Request => Your job is to return every line of the listing holding the string "notebook".

Input data =>
....
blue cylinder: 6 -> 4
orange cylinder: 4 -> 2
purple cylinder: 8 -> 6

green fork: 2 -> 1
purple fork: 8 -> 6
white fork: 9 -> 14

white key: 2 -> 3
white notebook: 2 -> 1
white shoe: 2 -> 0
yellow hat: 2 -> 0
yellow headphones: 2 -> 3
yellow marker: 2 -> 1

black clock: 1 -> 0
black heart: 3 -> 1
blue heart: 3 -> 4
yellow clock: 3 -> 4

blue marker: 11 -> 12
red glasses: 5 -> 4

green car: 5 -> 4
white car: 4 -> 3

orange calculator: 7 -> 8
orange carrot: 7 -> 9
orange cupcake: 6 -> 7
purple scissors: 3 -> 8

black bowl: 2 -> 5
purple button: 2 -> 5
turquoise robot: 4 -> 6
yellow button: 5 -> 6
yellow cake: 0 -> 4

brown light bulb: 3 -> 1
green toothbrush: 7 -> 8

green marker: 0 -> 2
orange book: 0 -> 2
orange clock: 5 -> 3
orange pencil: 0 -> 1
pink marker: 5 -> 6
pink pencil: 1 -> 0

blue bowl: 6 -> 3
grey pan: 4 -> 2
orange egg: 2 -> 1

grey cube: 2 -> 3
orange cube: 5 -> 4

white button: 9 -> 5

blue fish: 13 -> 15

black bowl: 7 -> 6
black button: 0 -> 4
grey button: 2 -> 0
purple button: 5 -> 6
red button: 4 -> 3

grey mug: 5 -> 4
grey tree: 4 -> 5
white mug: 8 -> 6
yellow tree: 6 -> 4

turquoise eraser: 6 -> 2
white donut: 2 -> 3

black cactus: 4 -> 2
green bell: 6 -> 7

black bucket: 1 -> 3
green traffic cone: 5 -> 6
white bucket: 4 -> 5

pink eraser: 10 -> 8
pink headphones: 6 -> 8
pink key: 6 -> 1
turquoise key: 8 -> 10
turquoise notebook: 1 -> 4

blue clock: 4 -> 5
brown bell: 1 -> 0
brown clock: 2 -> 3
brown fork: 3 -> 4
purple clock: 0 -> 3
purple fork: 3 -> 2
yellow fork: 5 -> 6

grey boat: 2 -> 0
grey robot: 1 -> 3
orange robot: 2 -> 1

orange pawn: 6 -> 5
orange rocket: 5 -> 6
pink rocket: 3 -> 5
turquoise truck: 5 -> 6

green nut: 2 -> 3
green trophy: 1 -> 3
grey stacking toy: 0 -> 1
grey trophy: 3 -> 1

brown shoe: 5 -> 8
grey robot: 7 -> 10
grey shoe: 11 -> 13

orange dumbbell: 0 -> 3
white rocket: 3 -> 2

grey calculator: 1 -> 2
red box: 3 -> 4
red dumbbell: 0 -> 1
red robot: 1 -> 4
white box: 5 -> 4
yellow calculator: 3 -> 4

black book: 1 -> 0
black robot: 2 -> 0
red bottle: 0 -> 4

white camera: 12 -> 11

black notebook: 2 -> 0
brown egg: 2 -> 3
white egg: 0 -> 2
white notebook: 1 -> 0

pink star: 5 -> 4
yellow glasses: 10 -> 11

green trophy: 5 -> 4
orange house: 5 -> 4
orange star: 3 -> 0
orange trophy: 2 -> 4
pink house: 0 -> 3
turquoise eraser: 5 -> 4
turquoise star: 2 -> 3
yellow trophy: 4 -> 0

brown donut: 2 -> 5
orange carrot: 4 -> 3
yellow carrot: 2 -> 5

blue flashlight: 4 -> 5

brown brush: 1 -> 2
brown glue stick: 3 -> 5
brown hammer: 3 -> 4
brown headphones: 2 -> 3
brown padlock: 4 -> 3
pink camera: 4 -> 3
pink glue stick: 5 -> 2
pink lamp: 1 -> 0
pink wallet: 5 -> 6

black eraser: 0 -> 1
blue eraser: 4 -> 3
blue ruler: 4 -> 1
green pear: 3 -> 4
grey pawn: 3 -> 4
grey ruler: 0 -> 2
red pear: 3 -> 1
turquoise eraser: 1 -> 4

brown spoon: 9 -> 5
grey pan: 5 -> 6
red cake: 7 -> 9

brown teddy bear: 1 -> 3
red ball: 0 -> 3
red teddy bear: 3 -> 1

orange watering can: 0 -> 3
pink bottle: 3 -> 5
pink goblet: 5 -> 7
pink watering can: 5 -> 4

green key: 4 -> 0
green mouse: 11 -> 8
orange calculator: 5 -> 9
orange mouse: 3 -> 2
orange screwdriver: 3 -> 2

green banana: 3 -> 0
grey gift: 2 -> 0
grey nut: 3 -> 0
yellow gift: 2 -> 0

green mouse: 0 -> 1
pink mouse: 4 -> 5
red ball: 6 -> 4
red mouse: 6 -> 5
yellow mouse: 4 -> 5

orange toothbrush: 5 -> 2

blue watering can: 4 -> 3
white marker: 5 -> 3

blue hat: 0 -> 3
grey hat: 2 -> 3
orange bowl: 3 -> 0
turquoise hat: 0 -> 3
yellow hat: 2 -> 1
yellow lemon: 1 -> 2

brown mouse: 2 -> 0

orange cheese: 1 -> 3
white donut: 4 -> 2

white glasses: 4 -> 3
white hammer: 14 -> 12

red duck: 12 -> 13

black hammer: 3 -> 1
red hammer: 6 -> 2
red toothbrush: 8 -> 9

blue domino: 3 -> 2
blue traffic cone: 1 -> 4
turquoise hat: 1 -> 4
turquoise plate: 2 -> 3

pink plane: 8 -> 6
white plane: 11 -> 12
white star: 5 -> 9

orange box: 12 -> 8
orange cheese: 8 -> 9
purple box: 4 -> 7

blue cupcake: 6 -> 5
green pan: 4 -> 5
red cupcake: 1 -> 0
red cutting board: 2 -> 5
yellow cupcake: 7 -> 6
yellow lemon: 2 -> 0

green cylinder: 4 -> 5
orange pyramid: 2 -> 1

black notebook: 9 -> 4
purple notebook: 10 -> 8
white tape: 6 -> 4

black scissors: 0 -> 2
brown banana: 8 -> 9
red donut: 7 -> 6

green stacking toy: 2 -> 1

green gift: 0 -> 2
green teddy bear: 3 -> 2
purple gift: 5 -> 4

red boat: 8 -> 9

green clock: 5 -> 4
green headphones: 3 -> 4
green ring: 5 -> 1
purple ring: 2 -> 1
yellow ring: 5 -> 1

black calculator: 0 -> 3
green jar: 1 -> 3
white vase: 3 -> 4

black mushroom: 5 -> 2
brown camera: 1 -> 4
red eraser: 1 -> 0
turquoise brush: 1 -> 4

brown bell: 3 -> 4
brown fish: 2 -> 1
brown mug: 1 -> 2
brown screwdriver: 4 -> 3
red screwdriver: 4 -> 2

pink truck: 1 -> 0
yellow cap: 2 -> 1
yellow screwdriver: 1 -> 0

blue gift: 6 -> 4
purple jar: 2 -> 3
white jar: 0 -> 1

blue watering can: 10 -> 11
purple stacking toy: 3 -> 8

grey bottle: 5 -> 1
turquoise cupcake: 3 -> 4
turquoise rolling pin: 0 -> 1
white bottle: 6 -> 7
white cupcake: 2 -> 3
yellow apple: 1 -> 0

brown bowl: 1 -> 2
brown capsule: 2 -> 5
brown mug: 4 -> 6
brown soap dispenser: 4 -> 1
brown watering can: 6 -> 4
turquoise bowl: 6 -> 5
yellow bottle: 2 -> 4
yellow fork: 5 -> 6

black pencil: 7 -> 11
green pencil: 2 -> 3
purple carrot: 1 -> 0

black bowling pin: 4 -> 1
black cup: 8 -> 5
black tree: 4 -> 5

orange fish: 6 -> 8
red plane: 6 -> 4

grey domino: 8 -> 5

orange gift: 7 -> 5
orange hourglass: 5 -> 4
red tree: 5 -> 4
....
Finished task =>
white notebook: 2 -> 1
turquoise notebook: 1 -> 4
black notebook: 2 -> 0
white notebook: 1 -> 0
black notebook: 9 -> 4
purple notebook: 10 -> 8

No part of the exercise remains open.